→ **Supplied material**:
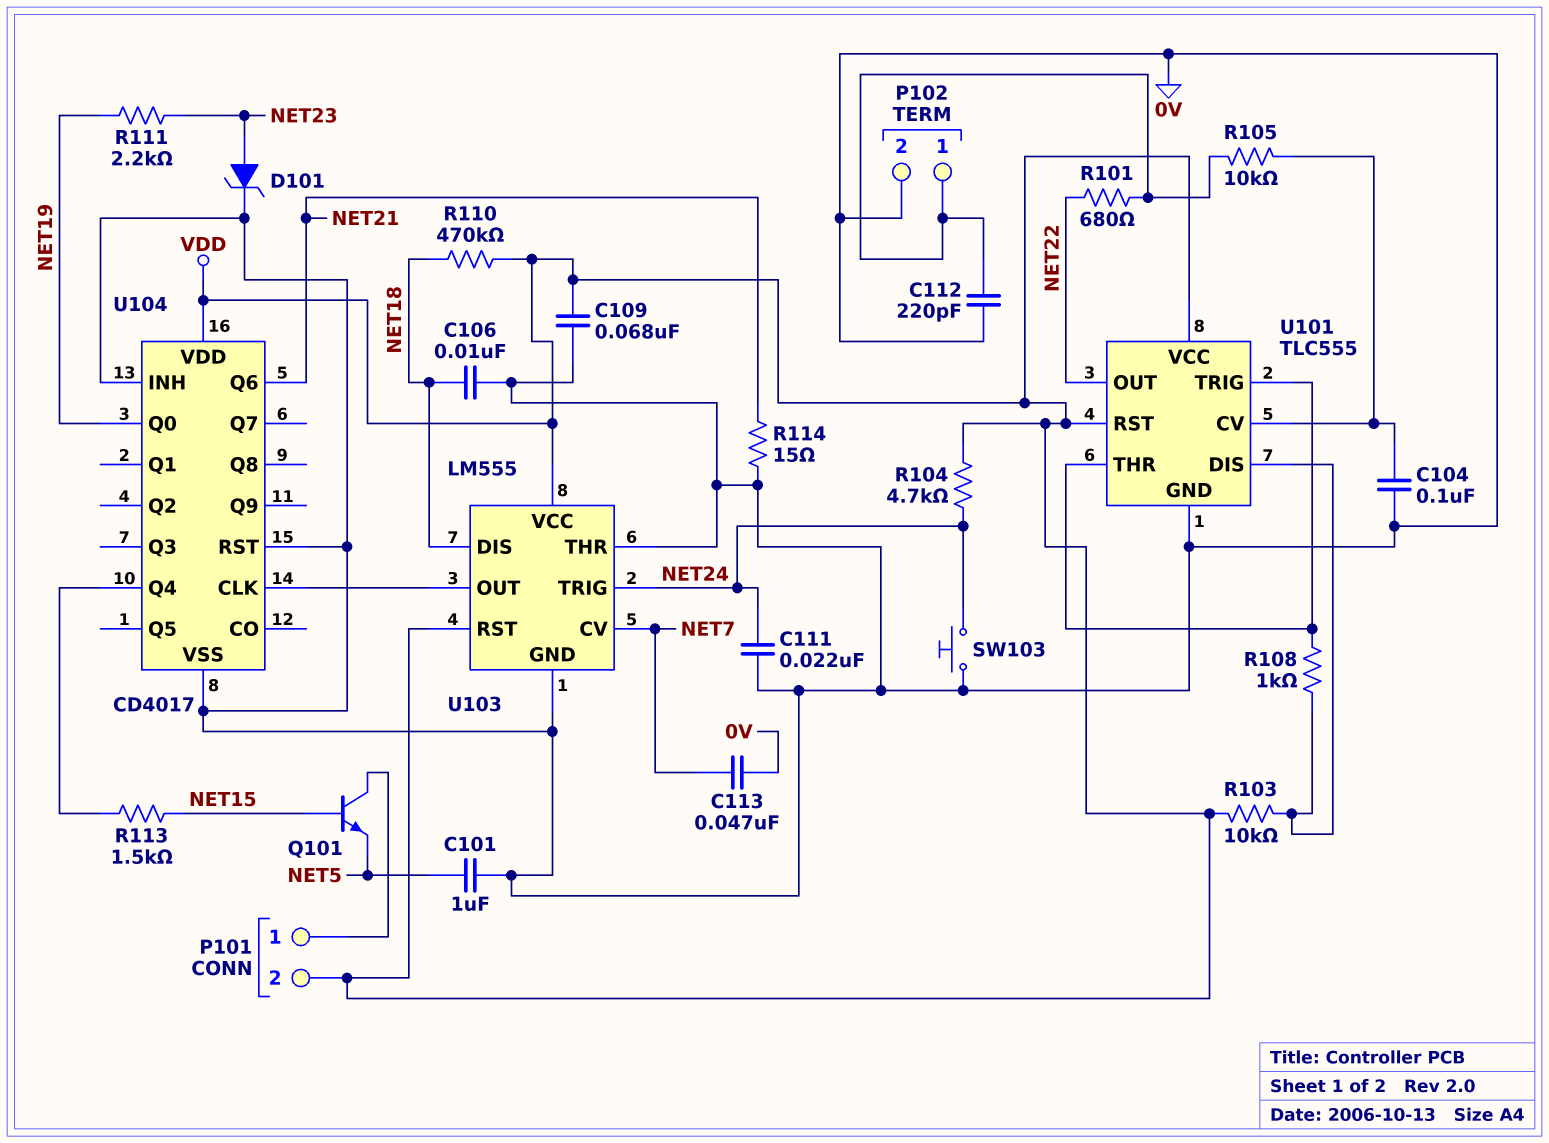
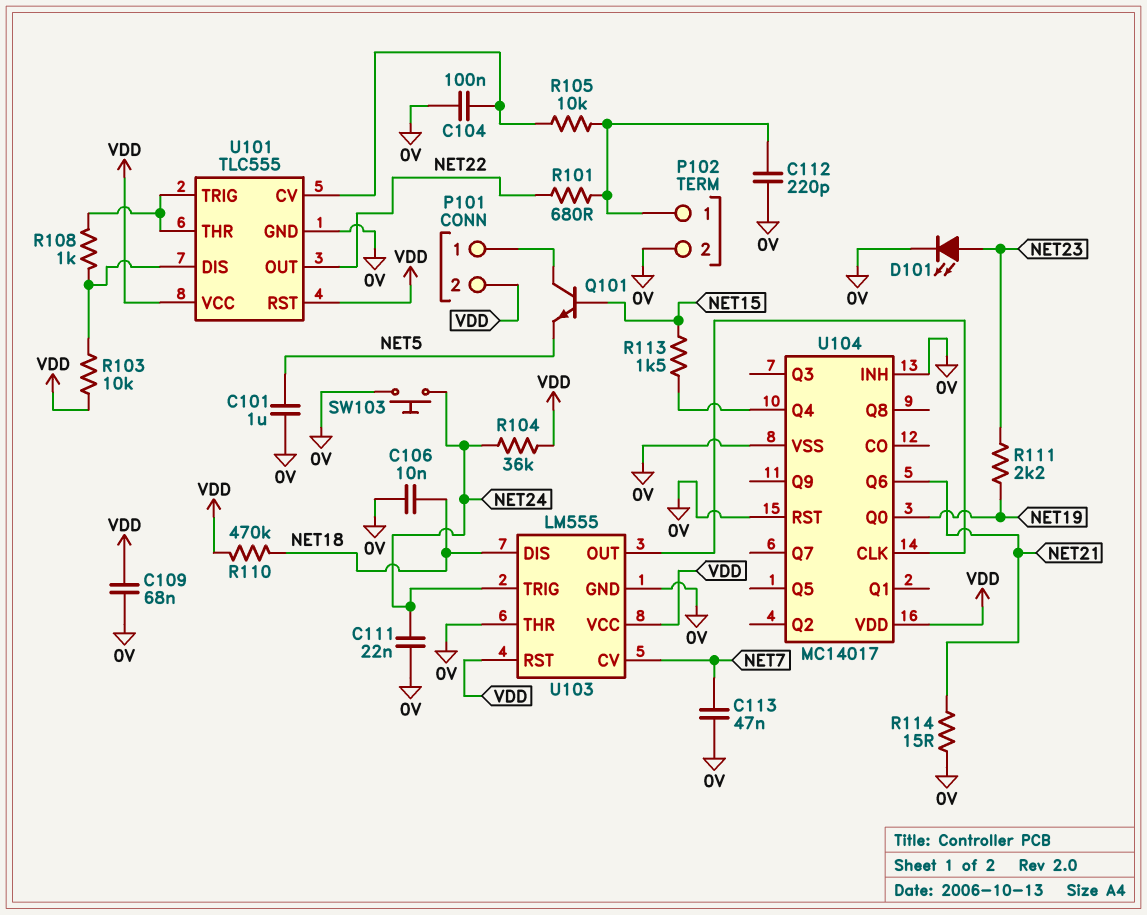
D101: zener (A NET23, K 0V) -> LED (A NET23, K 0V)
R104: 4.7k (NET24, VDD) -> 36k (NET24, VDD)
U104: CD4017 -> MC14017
...
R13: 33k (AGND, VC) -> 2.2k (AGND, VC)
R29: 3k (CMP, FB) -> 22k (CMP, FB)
--
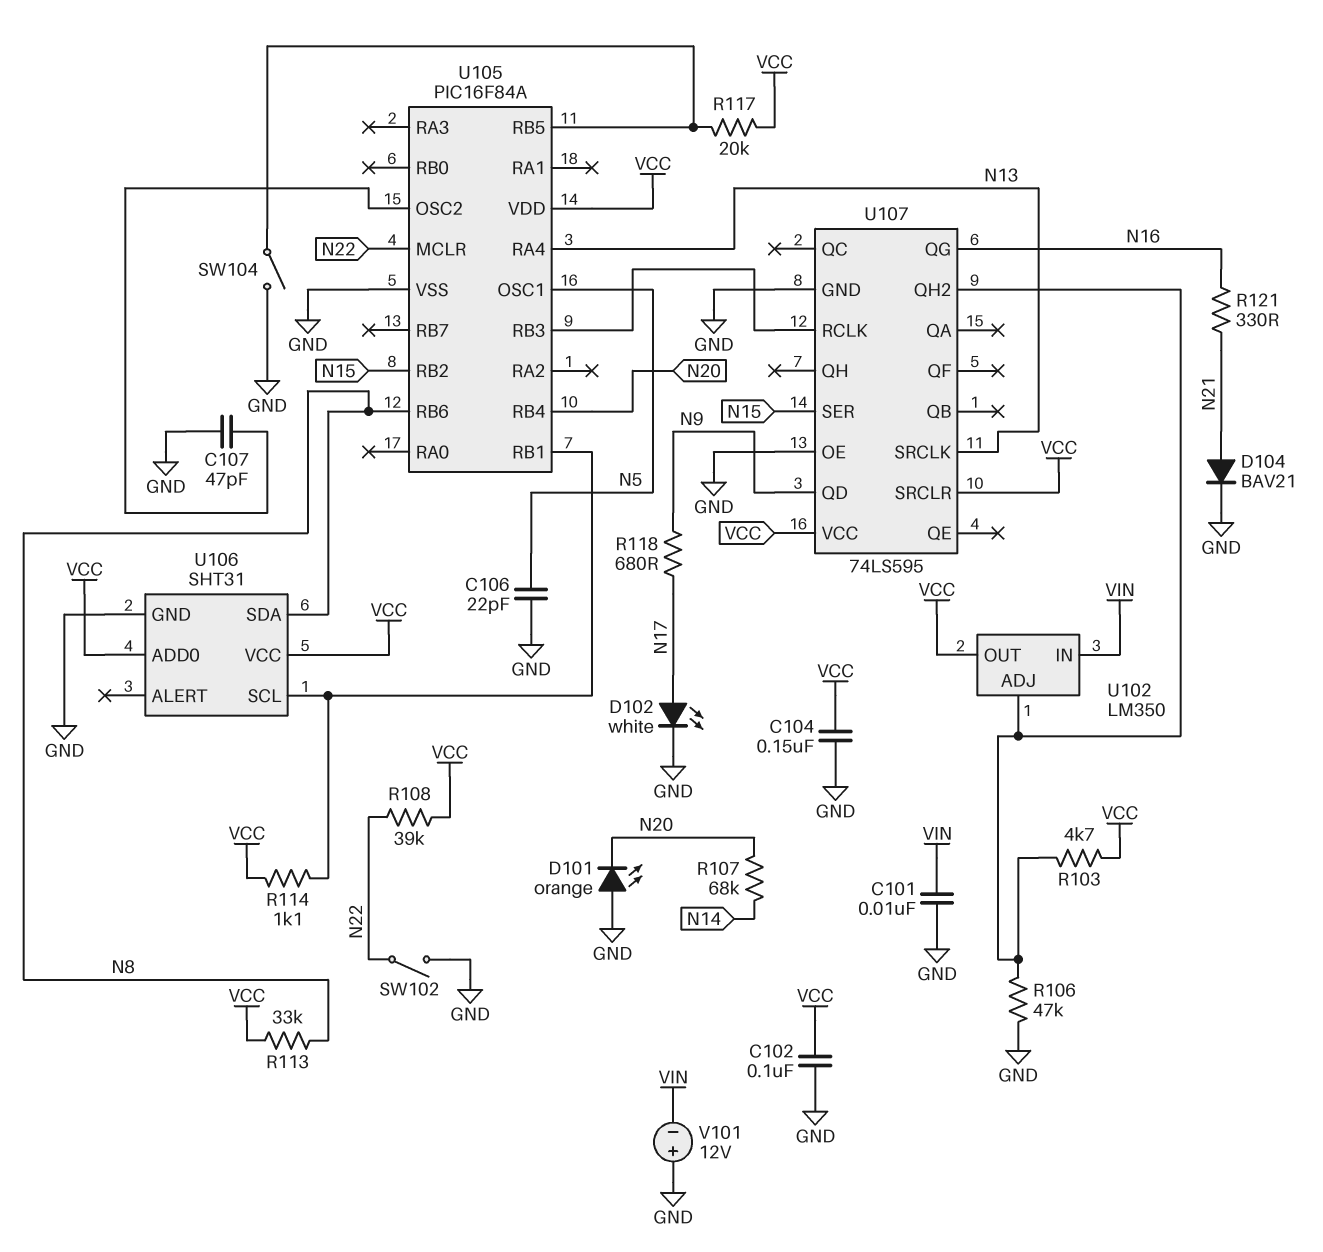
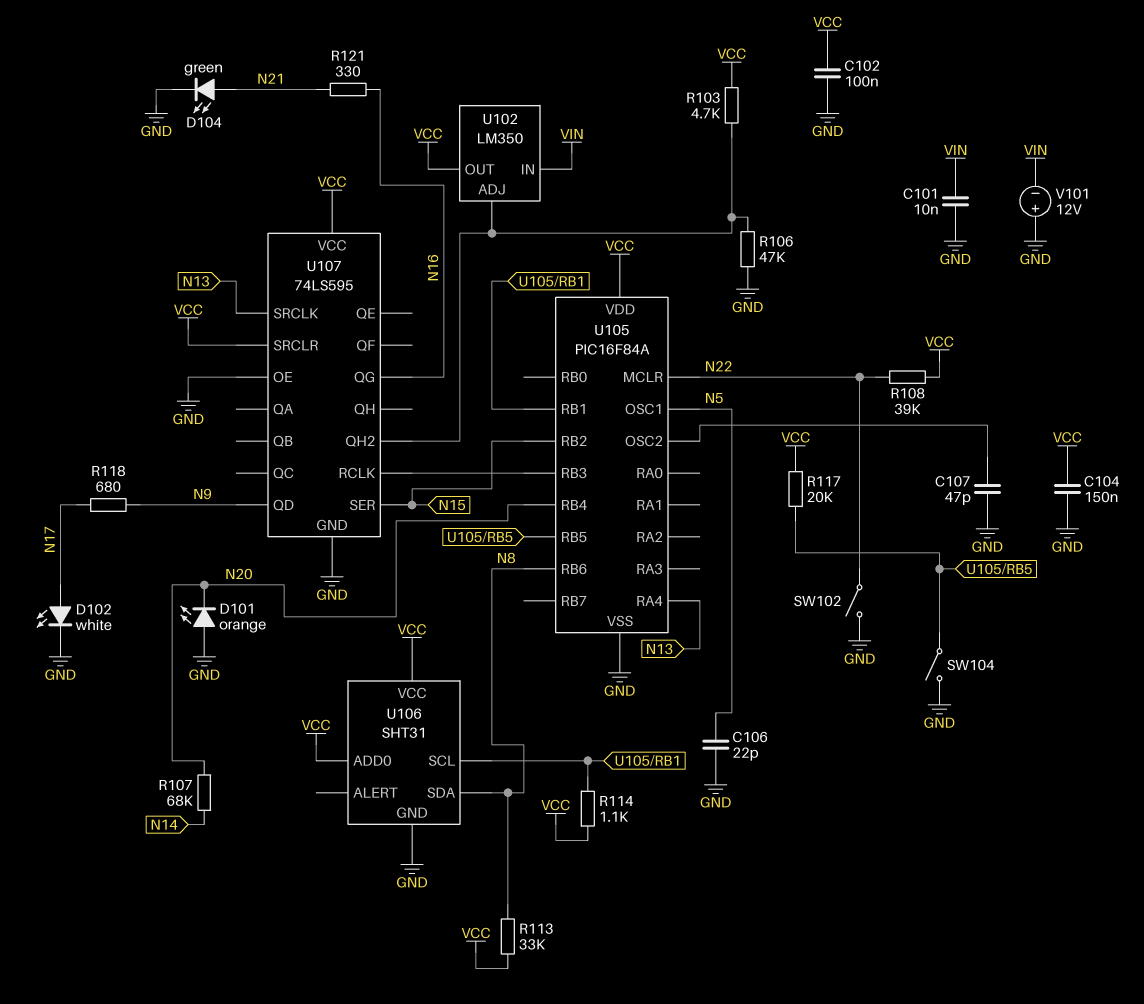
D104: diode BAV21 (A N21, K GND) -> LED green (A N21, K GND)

→ **Aim of the task**:
Give back, exactly as written, the stretch from the line with "D101: zener (A" through the line with "U104: CD4017 -> MC14017", and no other lines from the records above.

→ **Exercise response**:
D101: zener (A NET23, K 0V) -> LED (A NET23, K 0V)
R104: 4.7k (NET24, VDD) -> 36k (NET24, VDD)
U104: CD4017 -> MC14017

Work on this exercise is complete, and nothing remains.